**** EXTRACTED RECORDS ****

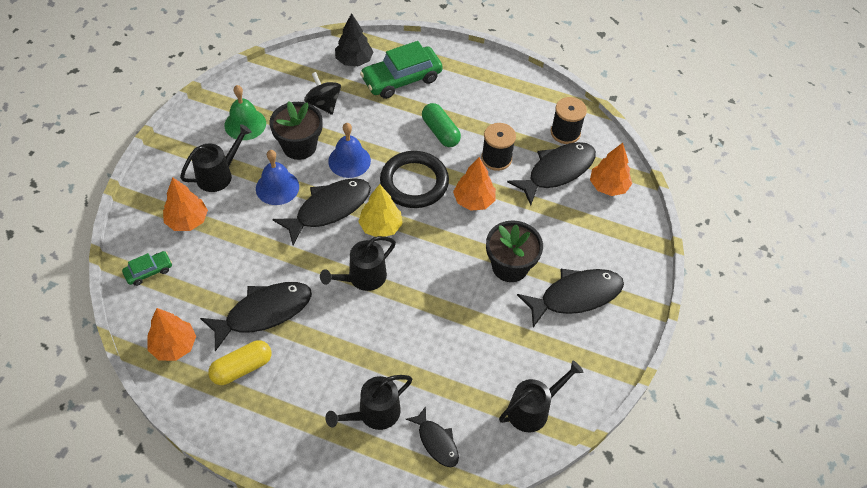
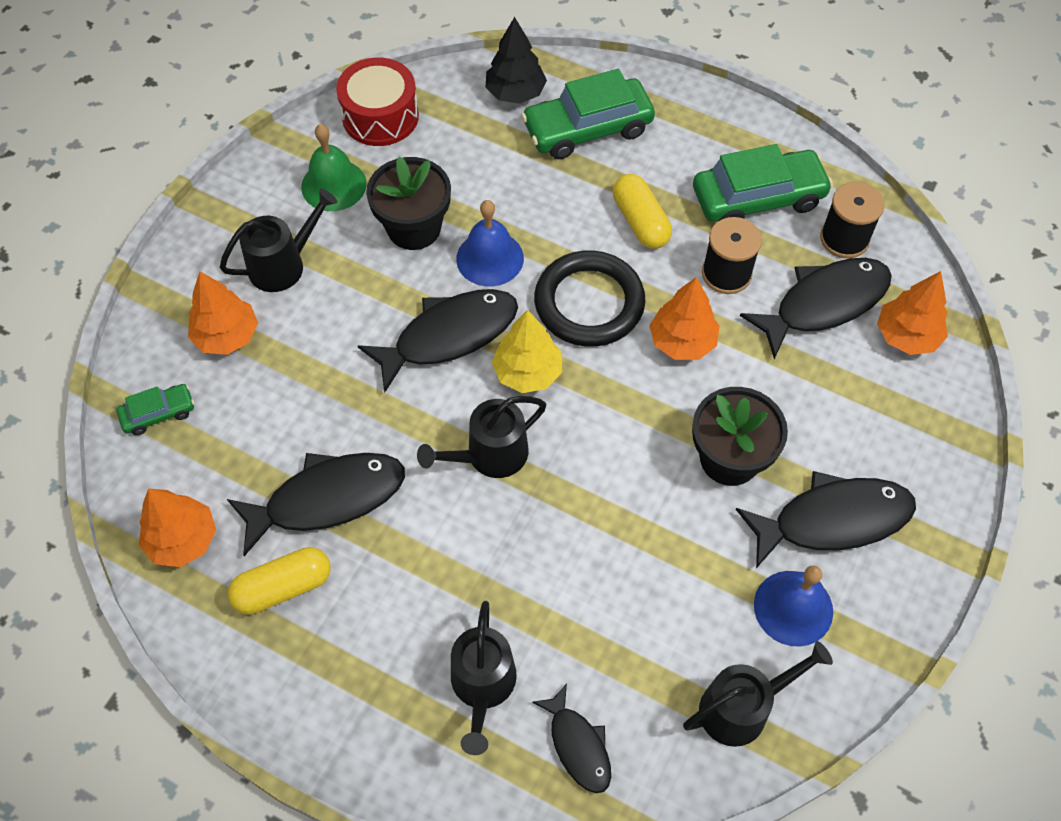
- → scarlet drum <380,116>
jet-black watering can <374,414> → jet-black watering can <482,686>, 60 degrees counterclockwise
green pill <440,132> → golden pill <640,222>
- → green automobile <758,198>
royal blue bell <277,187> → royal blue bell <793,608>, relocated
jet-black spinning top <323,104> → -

****

▶ INSTRUCTIONS FOR THE TASK: Among the entries, find each line that includes the string "green" and copy it.

▶ ANSWER TO THIS TASK:
green pill <440,132> → golden pill <640,222>
- → green automobile <758,198>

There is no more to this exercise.